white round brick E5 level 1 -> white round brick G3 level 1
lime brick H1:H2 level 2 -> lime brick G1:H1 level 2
--
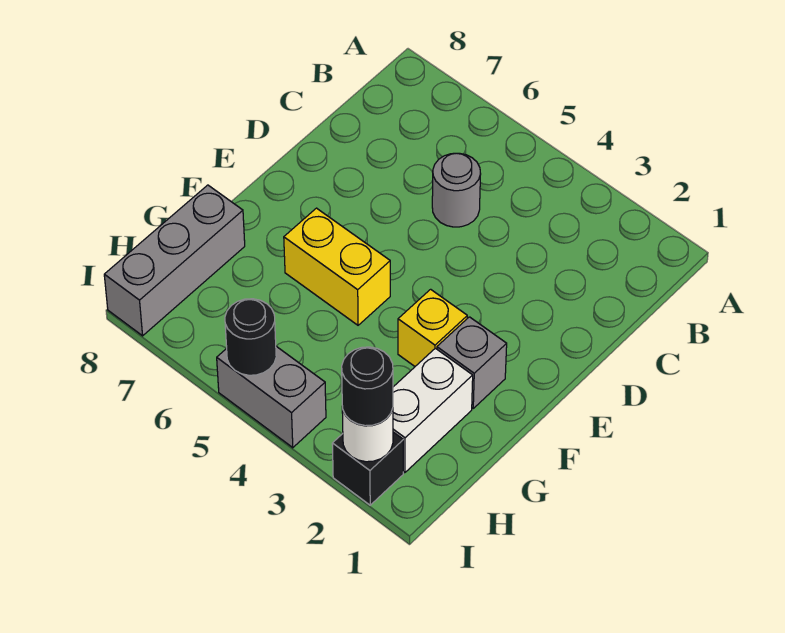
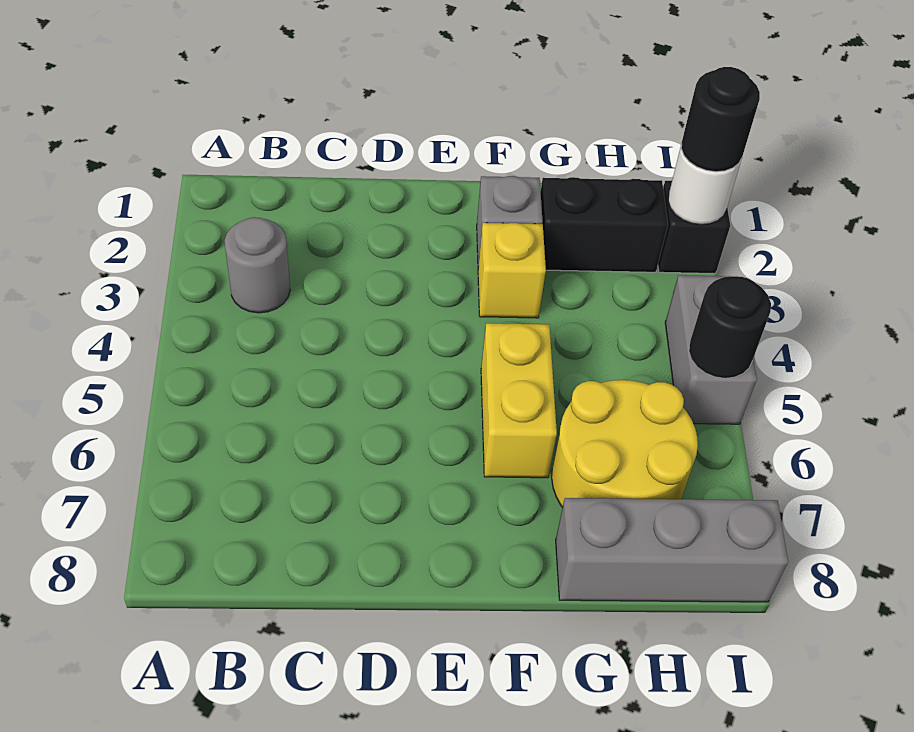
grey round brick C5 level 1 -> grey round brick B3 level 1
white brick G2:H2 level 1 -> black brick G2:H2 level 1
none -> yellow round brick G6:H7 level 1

# Exercise description
Output, from the data above, the lines from the line with "grey round brick C5" to the line with "none -> yellow round brick G6:H7 level 1" exactly as they stand, both ends included and nothing else.

# Task solution
grey round brick C5 level 1 -> grey round brick B3 level 1
white brick G2:H2 level 1 -> black brick G2:H2 level 1
none -> yellow round brick G6:H7 level 1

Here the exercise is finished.